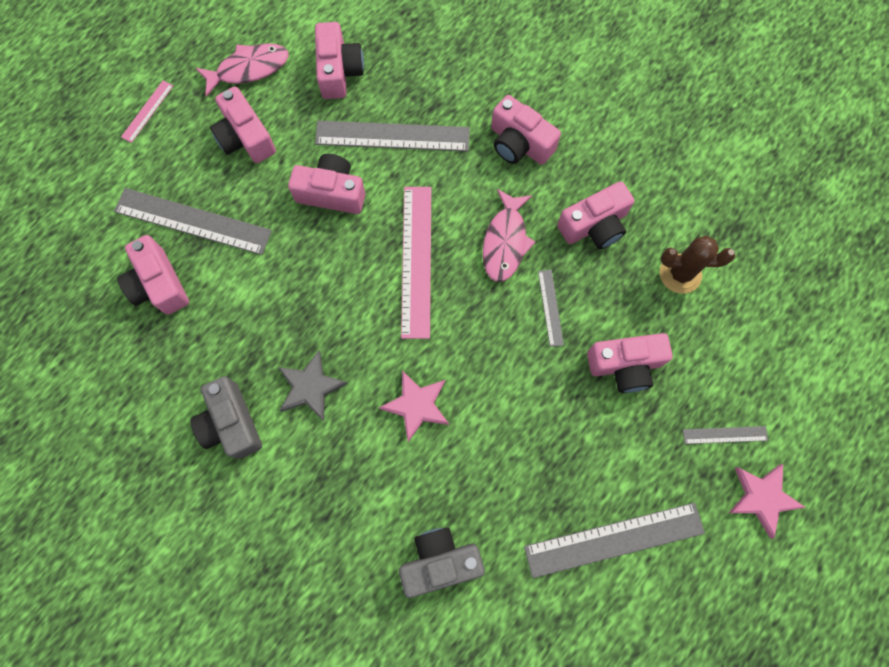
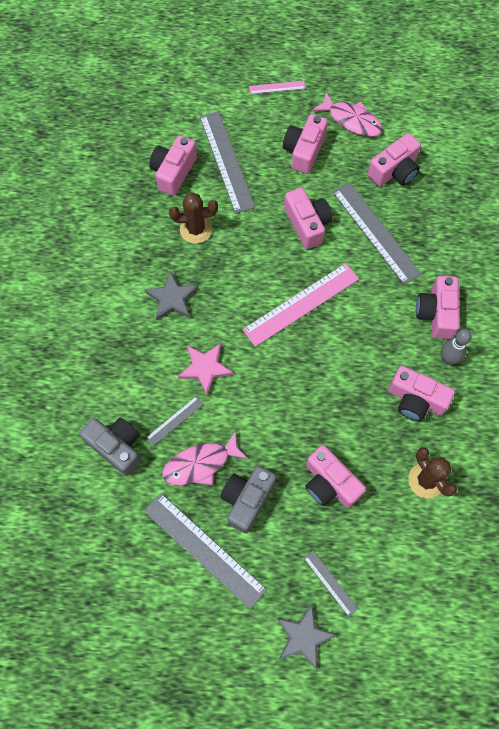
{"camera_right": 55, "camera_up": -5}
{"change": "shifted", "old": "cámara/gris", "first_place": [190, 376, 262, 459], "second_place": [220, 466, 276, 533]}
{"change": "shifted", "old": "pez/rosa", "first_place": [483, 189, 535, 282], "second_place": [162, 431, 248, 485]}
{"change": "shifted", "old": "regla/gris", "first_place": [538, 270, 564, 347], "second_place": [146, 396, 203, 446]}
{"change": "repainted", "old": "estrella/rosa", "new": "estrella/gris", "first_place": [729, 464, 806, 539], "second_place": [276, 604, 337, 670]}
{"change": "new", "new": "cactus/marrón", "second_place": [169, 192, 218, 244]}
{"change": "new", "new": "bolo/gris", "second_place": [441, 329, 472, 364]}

■ WHAT IS BEING ASKED: Without any pictures, output the entries above exactly as they appear.

■ RESPONSE FOR THIS EXERCISE:
{"camera_right": 55, "camera_up": -5}
{"change": "shifted", "old": "cámara/gris", "first_place": [190, 376, 262, 459], "second_place": [220, 466, 276, 533]}
{"change": "shifted", "old": "pez/rosa", "first_place": [483, 189, 535, 282], "second_place": [162, 431, 248, 485]}
{"change": "shifted", "old": "regla/gris", "first_place": [538, 270, 564, 347], "second_place": [146, 396, 203, 446]}
{"change": "repainted", "old": "estrella/rosa", "new": "estrella/gris", "first_place": [729, 464, 806, 539], "second_place": [276, 604, 337, 670]}
{"change": "new", "new": "cactus/marrón", "second_place": [169, 192, 218, 244]}
{"change": "new", "new": "bolo/gris", "second_place": [441, 329, 472, 364]}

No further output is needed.